[[ EXCERPTED DATA, beginning ]]
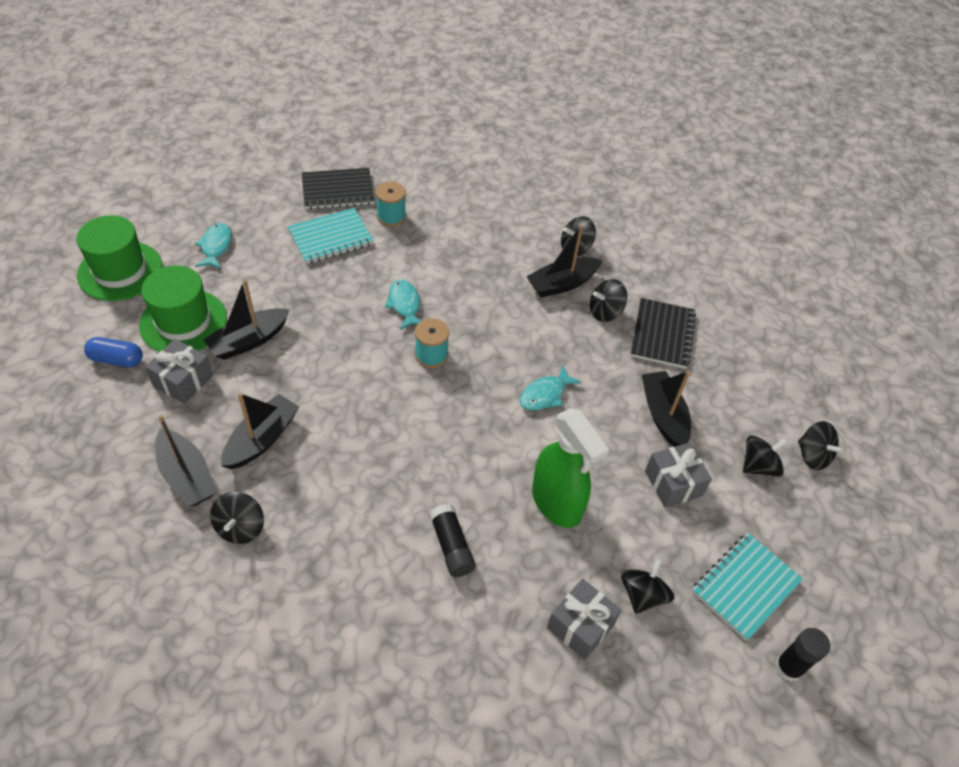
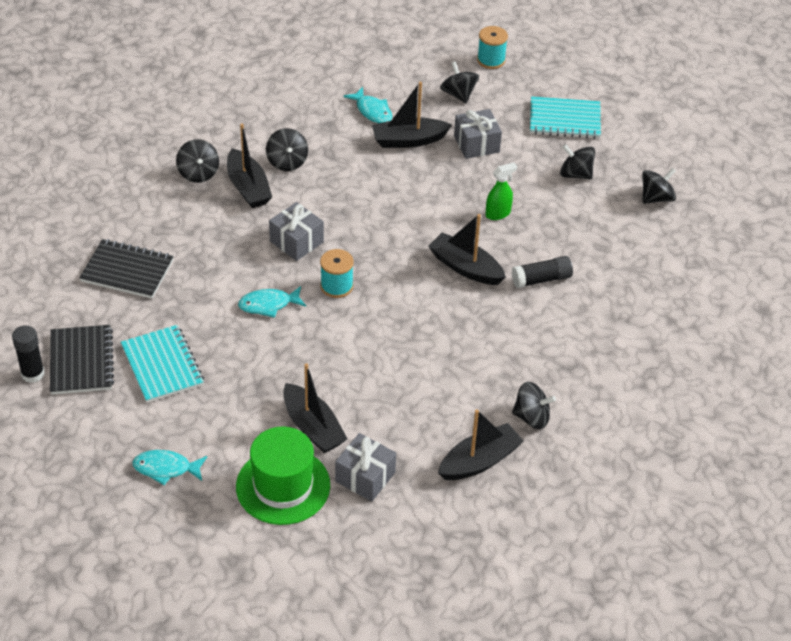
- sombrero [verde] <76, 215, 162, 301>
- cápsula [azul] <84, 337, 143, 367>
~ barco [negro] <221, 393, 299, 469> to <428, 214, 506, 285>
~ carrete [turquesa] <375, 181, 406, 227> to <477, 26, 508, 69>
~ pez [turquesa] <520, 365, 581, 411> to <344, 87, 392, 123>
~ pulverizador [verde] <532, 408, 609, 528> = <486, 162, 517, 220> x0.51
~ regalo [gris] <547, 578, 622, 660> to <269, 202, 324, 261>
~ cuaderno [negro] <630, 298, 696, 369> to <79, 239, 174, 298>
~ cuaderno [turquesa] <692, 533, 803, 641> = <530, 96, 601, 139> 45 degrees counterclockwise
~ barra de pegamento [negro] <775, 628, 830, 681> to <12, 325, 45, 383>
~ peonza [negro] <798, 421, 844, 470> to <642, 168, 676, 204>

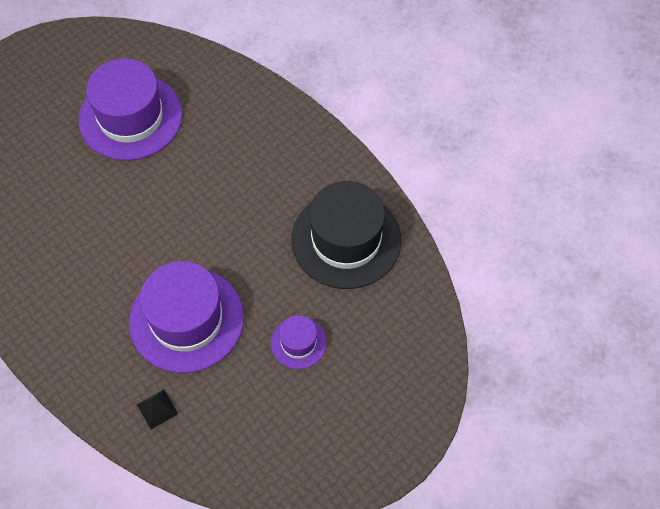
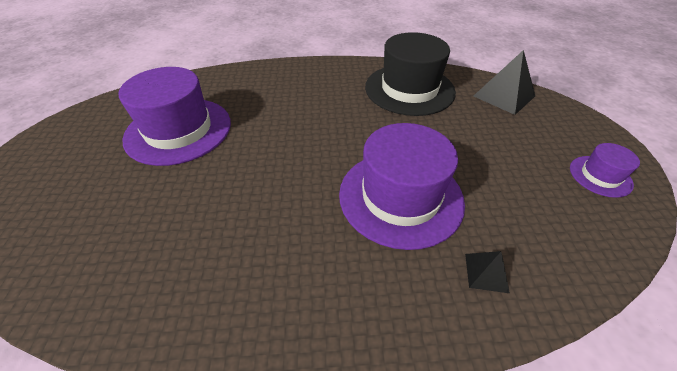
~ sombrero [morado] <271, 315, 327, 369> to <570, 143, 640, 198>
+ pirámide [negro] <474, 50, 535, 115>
[[ EXCERPTED DATA, end ]]
__TASK TO COMPLETE__:
The listing above is to be set down word for word, without its images.

__FINISHED EXERCISE__:
- sombrero [verde] <76, 215, 162, 301>
- cápsula [azul] <84, 337, 143, 367>
~ barco [negro] <221, 393, 299, 469> to <428, 214, 506, 285>
~ carrete [turquesa] <375, 181, 406, 227> to <477, 26, 508, 69>
~ pez [turquesa] <520, 365, 581, 411> to <344, 87, 392, 123>
~ pulverizador [verde] <532, 408, 609, 528> = <486, 162, 517, 220> x0.51
~ regalo [gris] <547, 578, 622, 660> to <269, 202, 324, 261>
~ cuaderno [negro] <630, 298, 696, 369> to <79, 239, 174, 298>
~ cuaderno [turquesa] <692, 533, 803, 641> = <530, 96, 601, 139> 45 degrees counterclockwise
~ barra de pegamento [negro] <775, 628, 830, 681> to <12, 325, 45, 383>
~ peonza [negro] <798, 421, 844, 470> to <642, 168, 676, 204>

~ sombrero [morado] <271, 315, 327, 369> to <570, 143, 640, 198>
+ pirámide [negro] <474, 50, 535, 115>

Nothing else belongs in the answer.